╔══

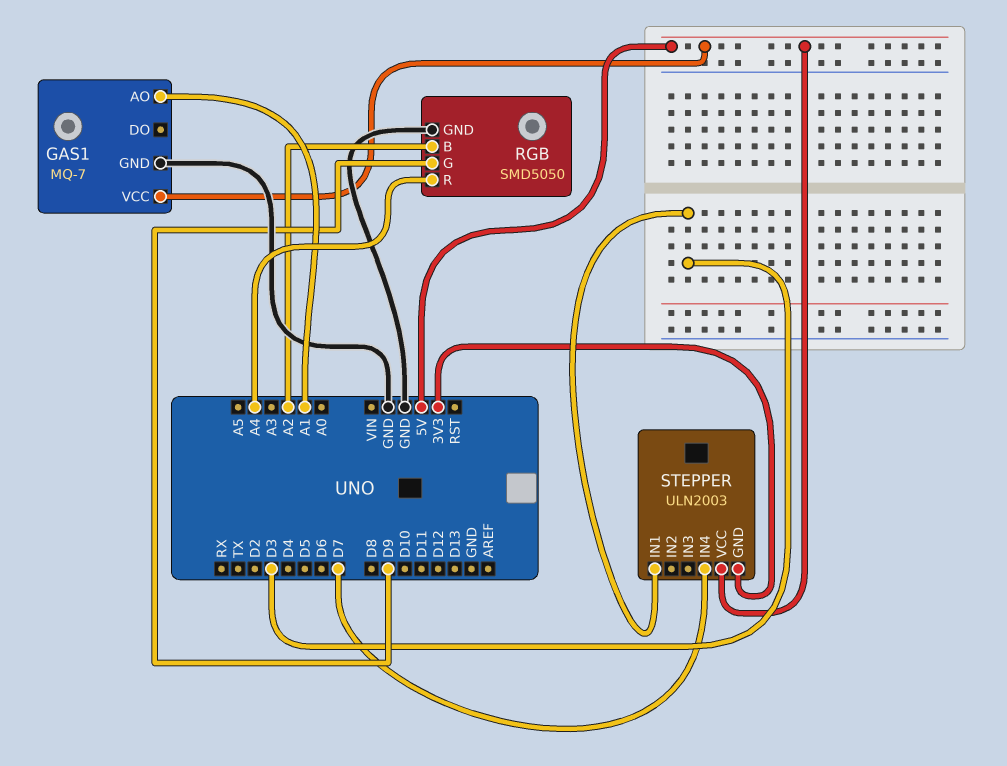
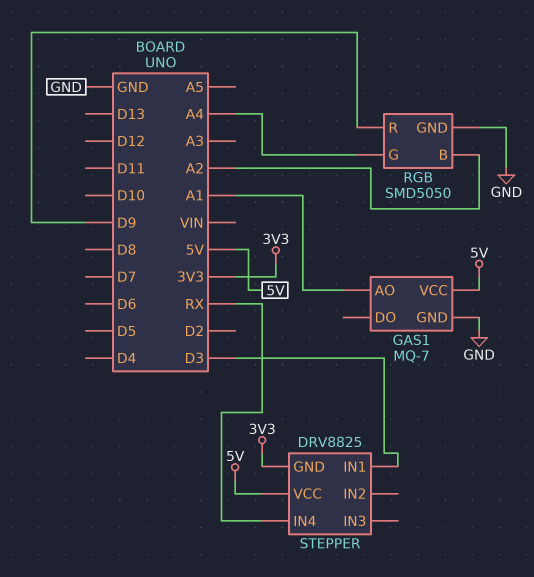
RGB pin G: D9 -> A4
RGB pin R: A4 -> D9
STEPPER: ULN2003 -> DRV8825
STEPPER pin IN4: D7 -> RX

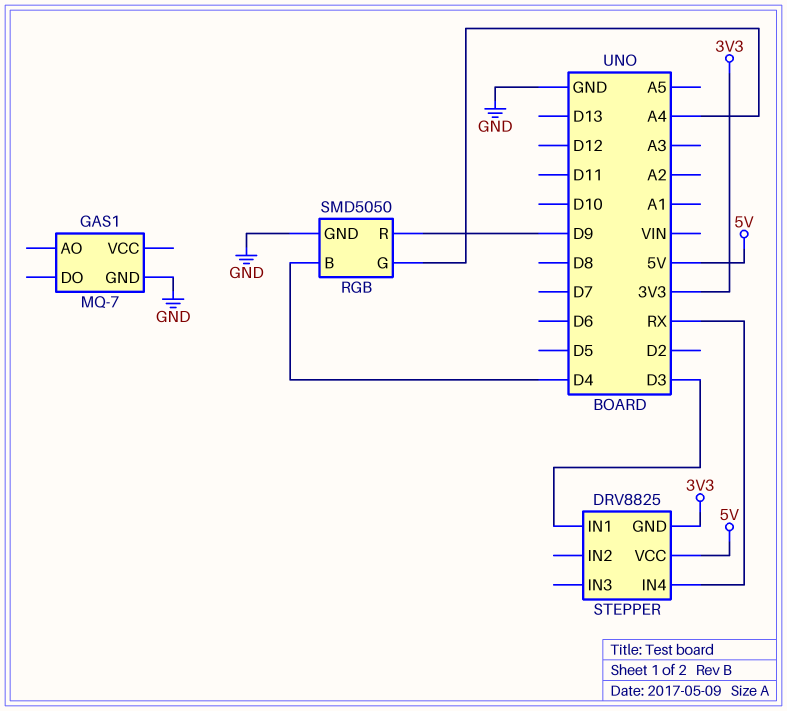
GAS1 pin AO: A1 -> none
GAS1 pin VCC: 5V -> none
RGB pin B: A2 -> D4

╚══

■ **TASK ITEM**:
Take every record and copy it word for word, dropping the pictures.

■ **WRITTEN REPLY**:
RGB pin G: D9 -> A4
RGB pin R: A4 -> D9
STEPPER: ULN2003 -> DRV8825
STEPPER pin IN4: D7 -> RX

GAS1 pin AO: A1 -> none
GAS1 pin VCC: 5V -> none
RGB pin B: A2 -> D4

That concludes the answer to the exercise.